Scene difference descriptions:
..............................

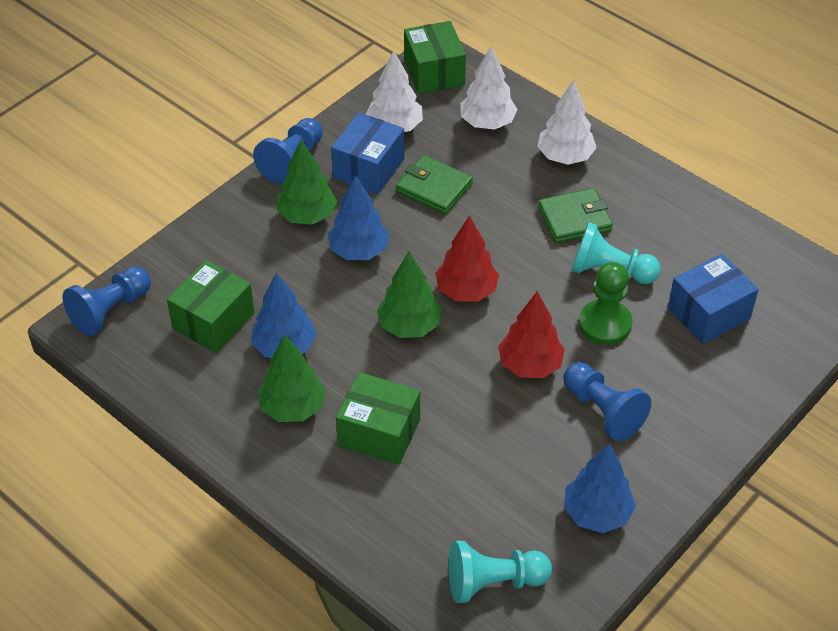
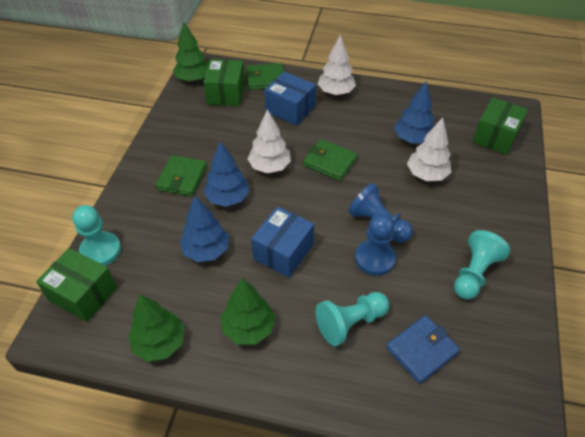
blue pawn: 3 -> 2
blue wallet: 0 -> 1
green pawn: 1 -> 0
green wallet: 2 -> 3
red tree: 2 -> 0
turquoise pawn: 2 -> 3

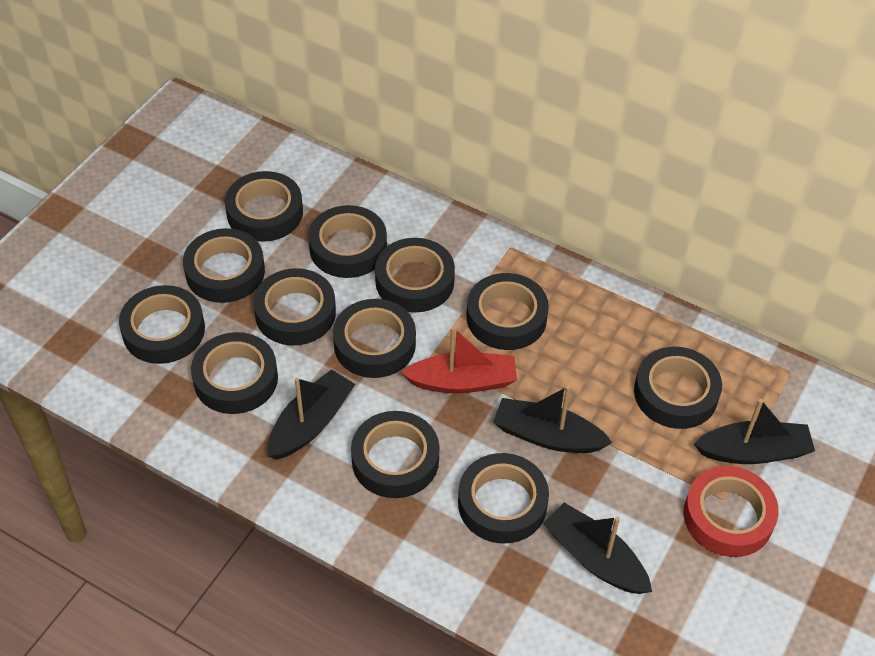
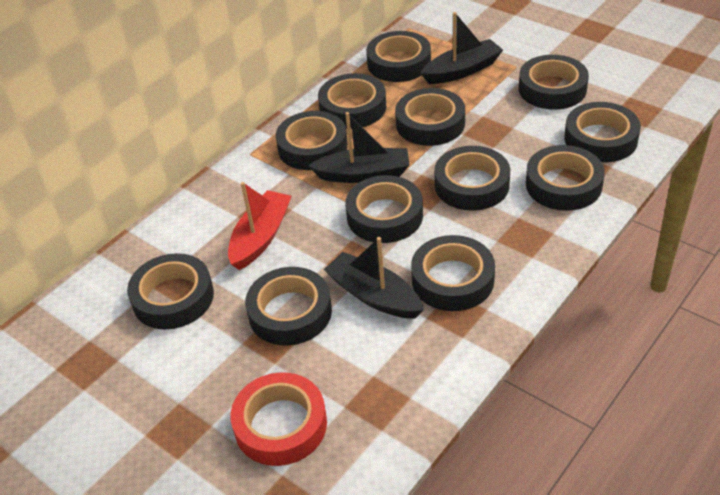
black boat: 4 -> 3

..............................

• TASK GOAL
With the images omitted, output all entries exactly as given.

• ANSWER SECTION
blue pawn: 3 -> 2
blue wallet: 0 -> 1
green pawn: 1 -> 0
green wallet: 2 -> 3
red tree: 2 -> 0
turquoise pawn: 2 -> 3

black boat: 4 -> 3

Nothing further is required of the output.